Data entries
# # # # # # #

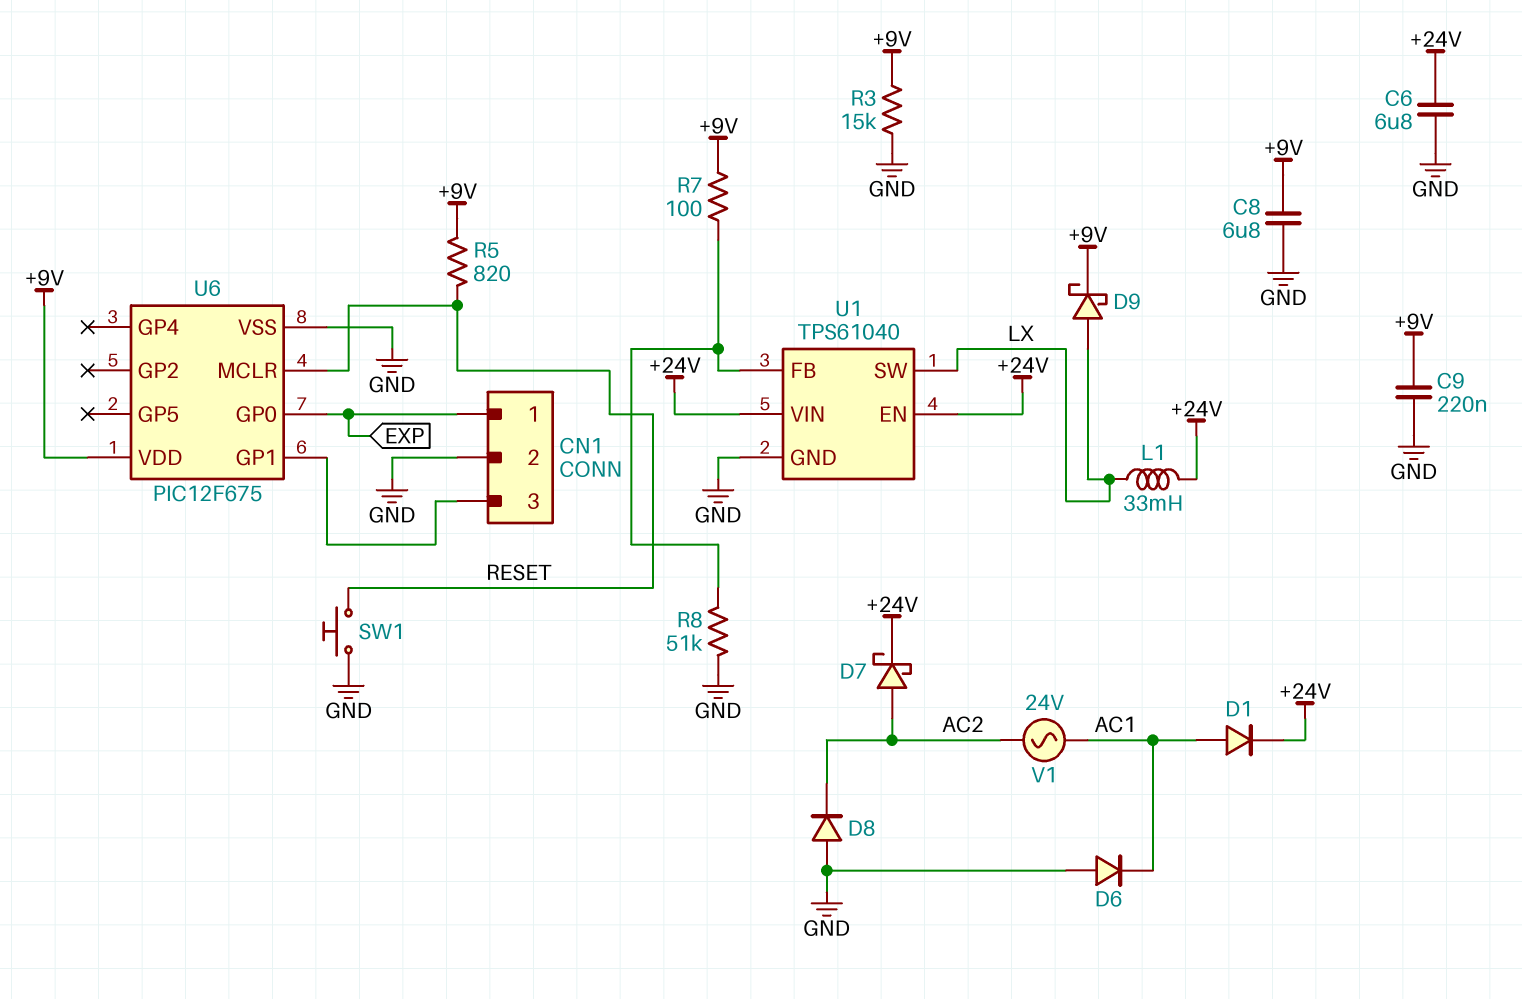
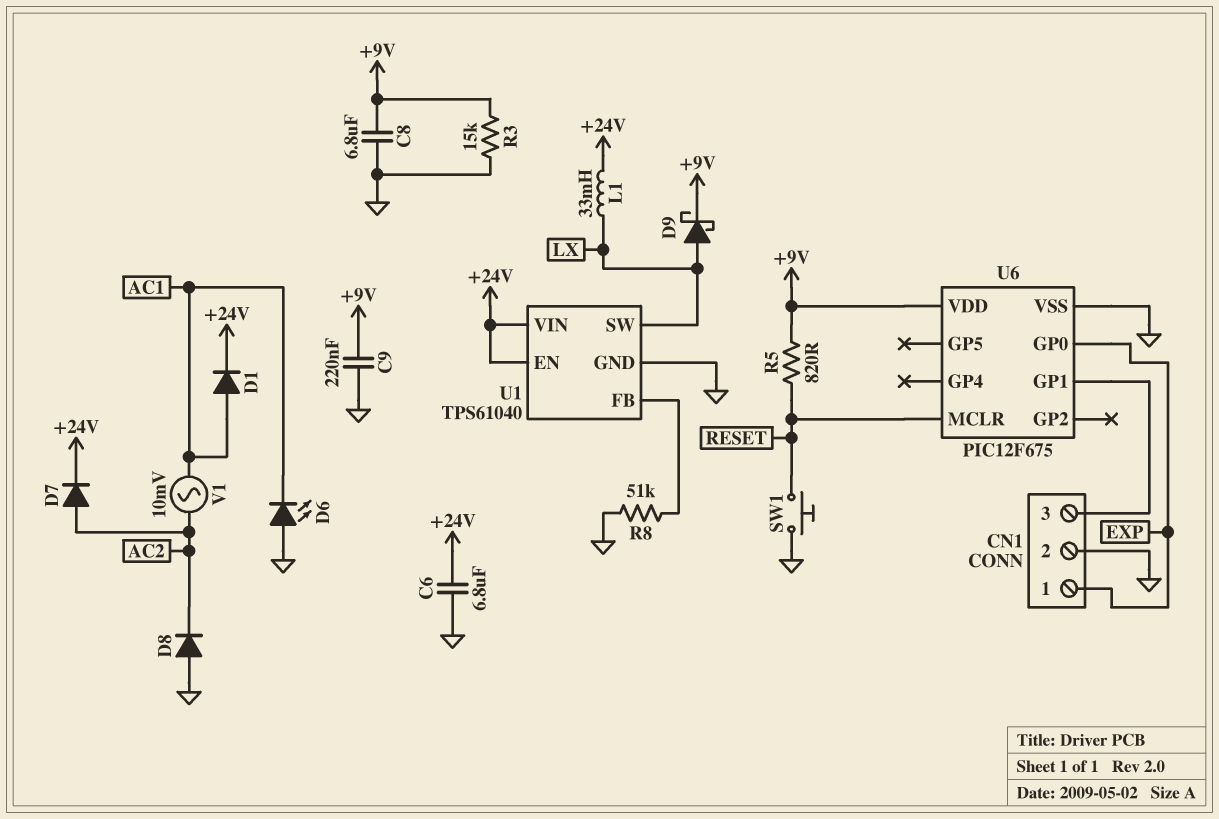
D6: diode (A GND, K AC1) -> LED (A GND, K AC1)
D7: schottky (A AC2, K +24V) -> diode (A AC2, K +24V)
R7: 100 (+9V, U1/FB) -> none
V1: AC 24V (AC1, AC2) -> AC 10mV (AC1, AC2)

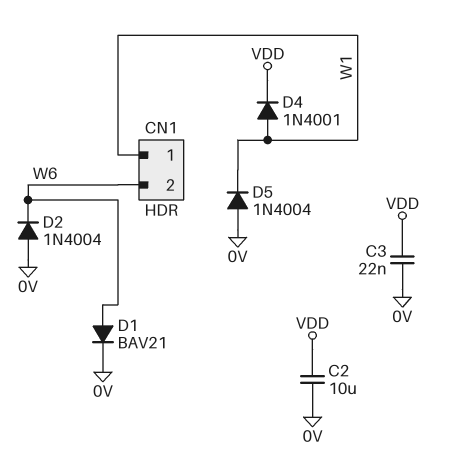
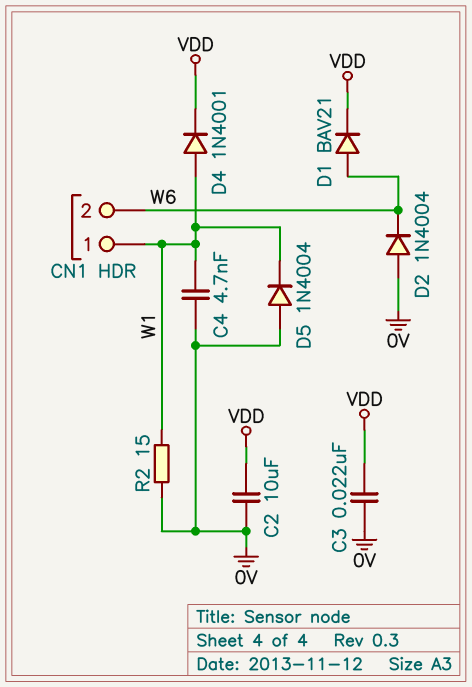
C4: none -> 4.7nF (0V, W1)
D1: diode BAV21 (A W6, K 0V) -> diode BAV21 (A W6, K VDD)
R2: none -> 15 (0V, W1)

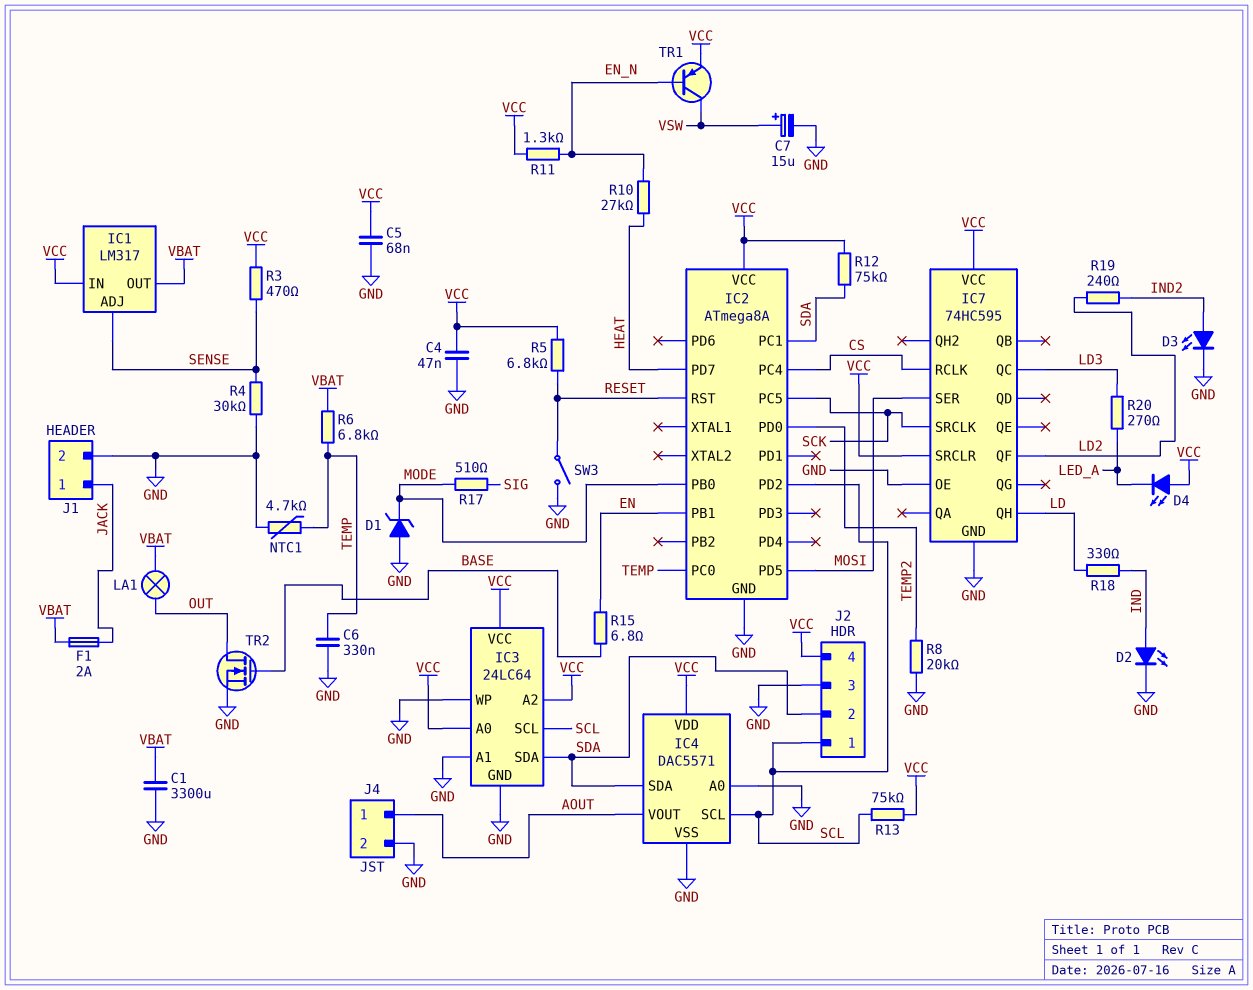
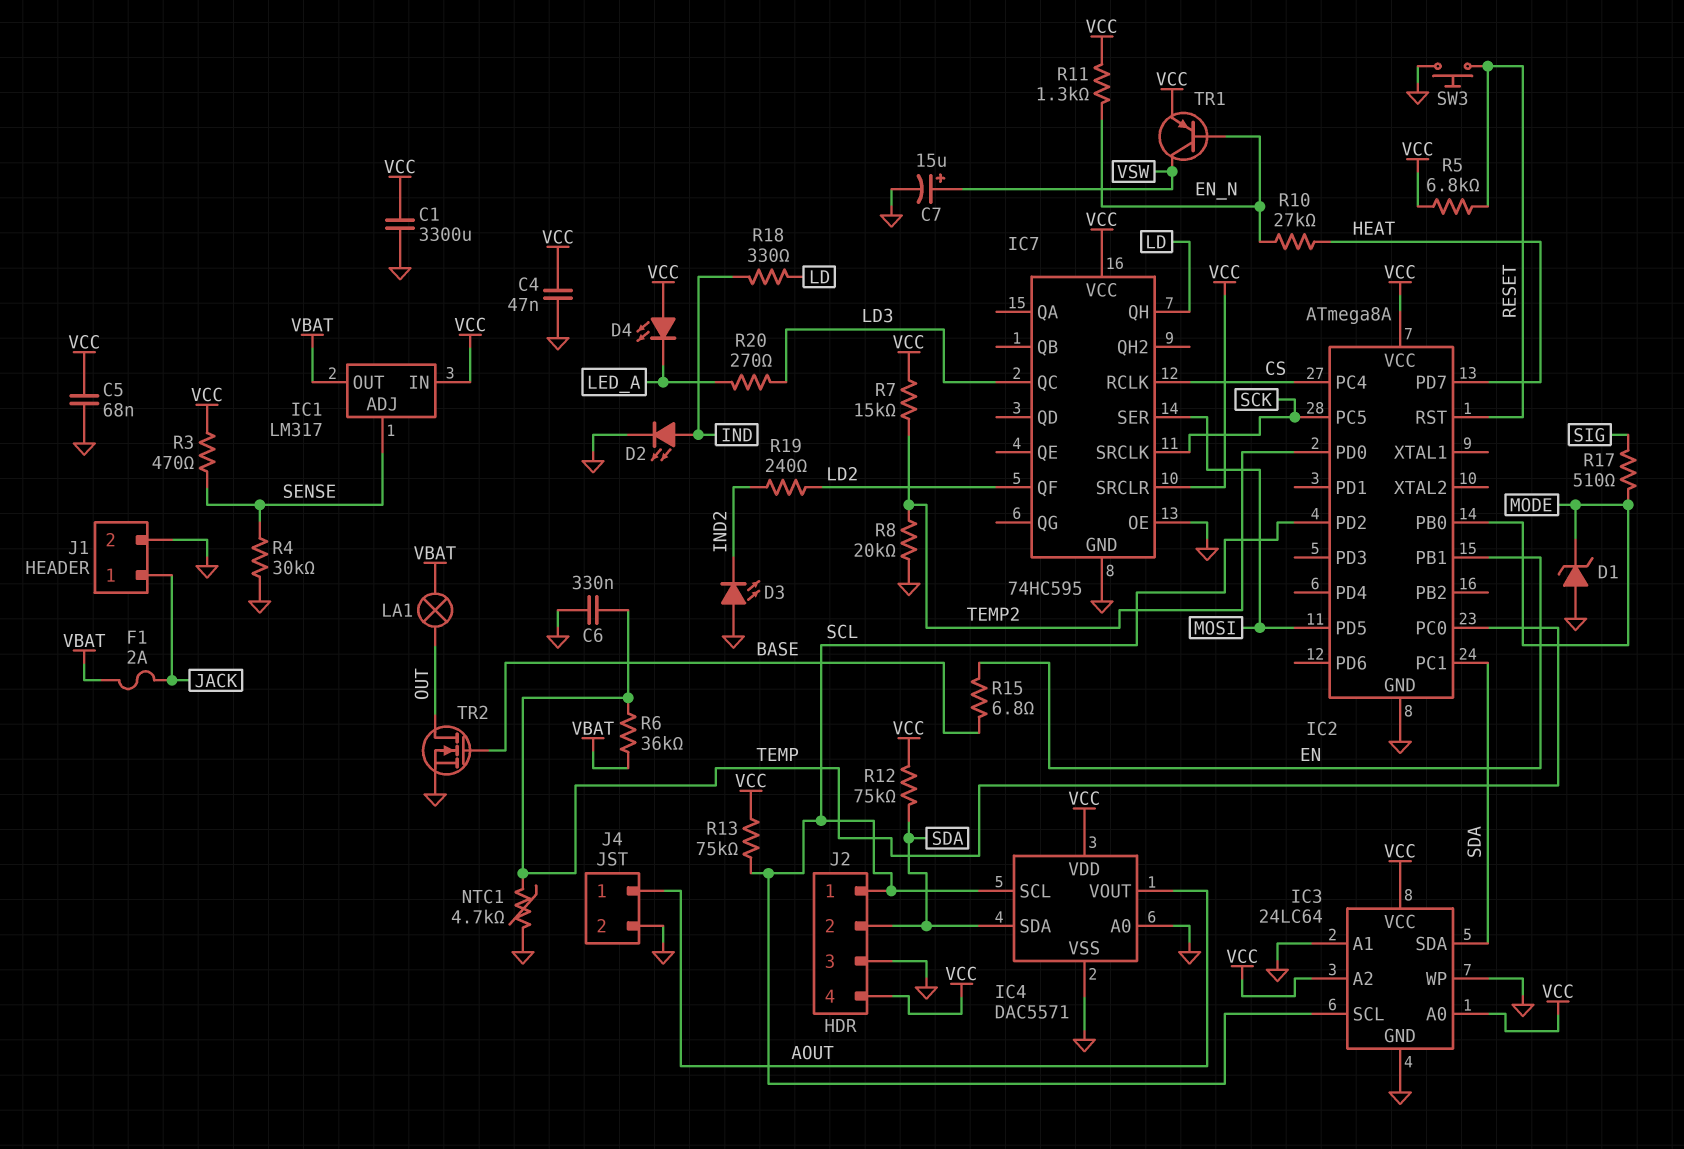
C1: 3300uF (GND, VBAT) -> 3300uF (GND, VCC)
D3: LED (A IND2, K GND) -> LED (A GND, K IND2)
R6: 6.8k (TEMP, VBAT) -> 36k (TEMP, VBAT)
R7: none -> 15k (TEMP2, VCC)
SW3: switch (GND, RESET) -> button (GND, RESET)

# # # # # # #

Your task
Every line from the one bearing "D7: schottky (A" through the end of the data above must be output exactly, and no picture may appear.

Solution for this exercise
D7: schottky (A AC2, K +24V) -> diode (A AC2, K +24V)
R7: 100 (+9V, U1/FB) -> none
V1: AC 24V (AC1, AC2) -> AC 10mV (AC1, AC2)

C4: none -> 4.7nF (0V, W1)
D1: diode BAV21 (A W6, K 0V) -> diode BAV21 (A W6, K VDD)
R2: none -> 15 (0V, W1)

C1: 3300uF (GND, VBAT) -> 3300uF (GND, VCC)
D3: LED (A IND2, K GND) -> LED (A GND, K IND2)
R6: 6.8k (TEMP, VBAT) -> 36k (TEMP, VBAT)
R7: none -> 15k (TEMP2, VCC)
SW3: switch (GND, RESET) -> button (GND, RESET)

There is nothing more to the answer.